Source data
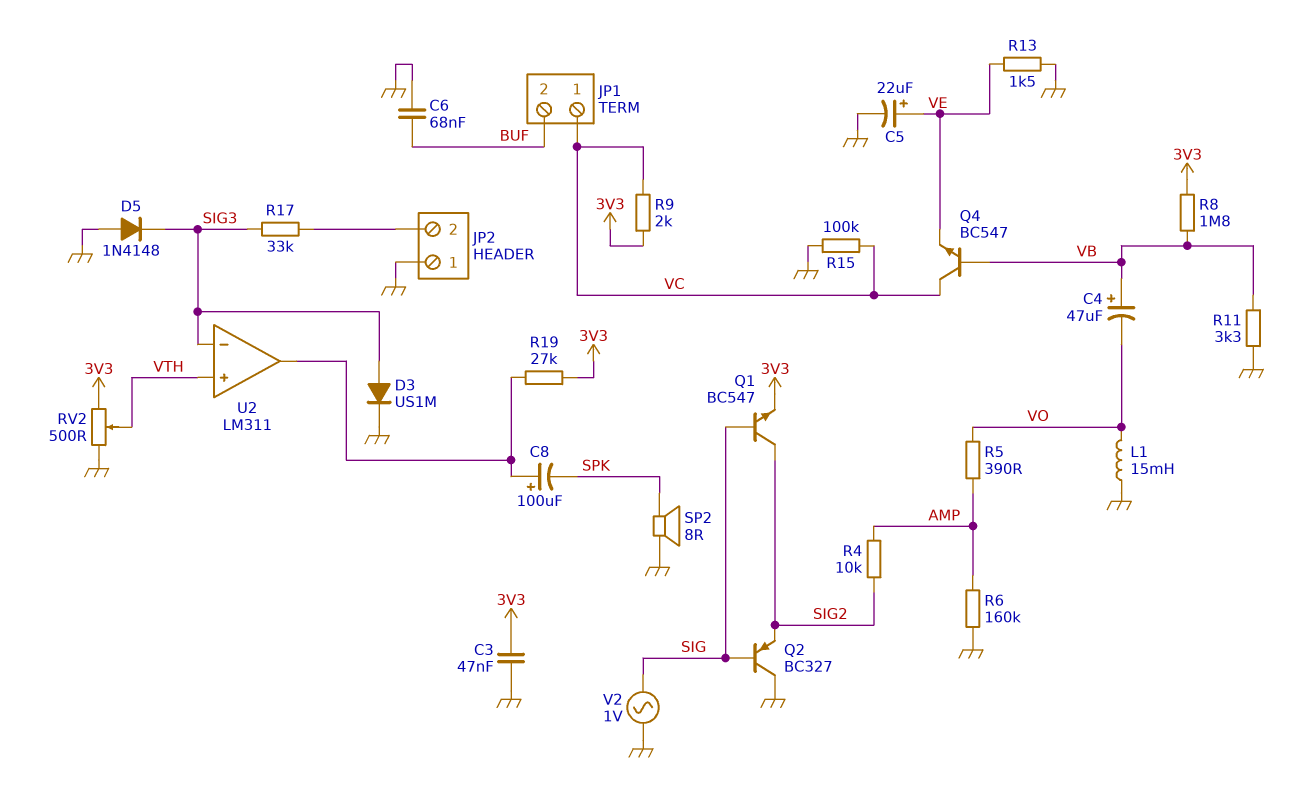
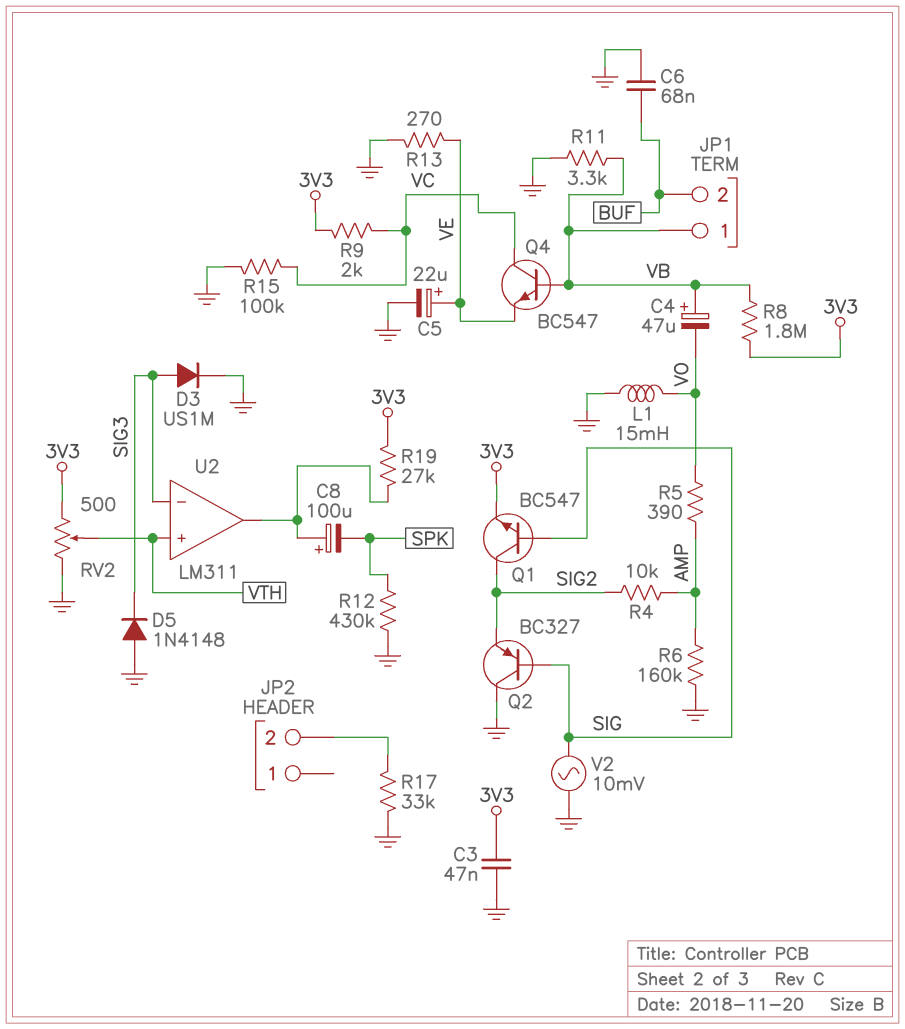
JP1 pin 1: VC -> VB
JP2 pin 1: GND -> none
R12: none -> 430k (GND, SPK)
R13: 1.5k (GND, VE) -> 270 (GND, VE)
R17: 33k (JP2/2, SIG3) -> 33k (GND, JP2/2)
SP2: speaker 8R (GND, SPK) -> none
V2: AC 1V (GND, SIG) -> AC 10mV (GND, SIG)

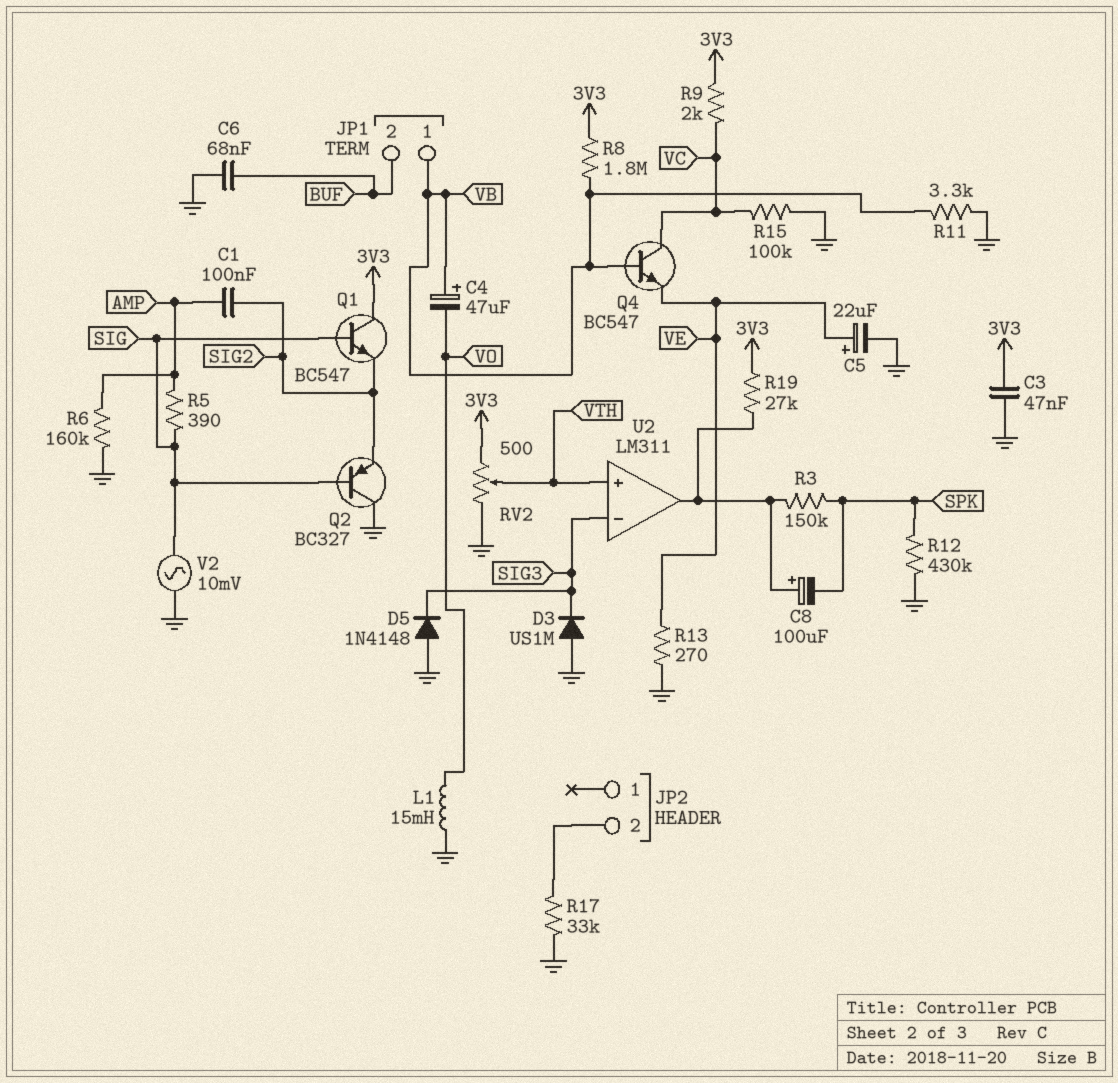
C1: none -> 100nF (AMP, SIG2)
D3: diode US1M (A SIG3, K GND) -> diode US1M (A GND, K SIG3)
Q1: NPN BC547 (B SIG, C SIG2, E 3V3) -> NPN BC547 (B SIG, C 3V3, E SIG2)
R3: none -> 150k (SPK, U2/out)
R4: 10k (AMP, SIG2) -> none
R5: 390 (AMP, VO) -> 390 (AMP, SIG)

- [Action item] Return the lines exactly as they stand, from the start of the entries through the line holding "D3: diode US1M"; omit the pictures.

- [Result]
JP1 pin 1: VC -> VB
JP2 pin 1: GND -> none
R12: none -> 430k (GND, SPK)
R13: 1.5k (GND, VE) -> 270 (GND, VE)
R17: 33k (JP2/2, SIG3) -> 33k (GND, JP2/2)
SP2: speaker 8R (GND, SPK) -> none
V2: AC 1V (GND, SIG) -> AC 10mV (GND, SIG)

C1: none -> 100nF (AMP, SIG2)
D3: diode US1M (A SIG3, K GND) -> diode US1M (A GND, K SIG3)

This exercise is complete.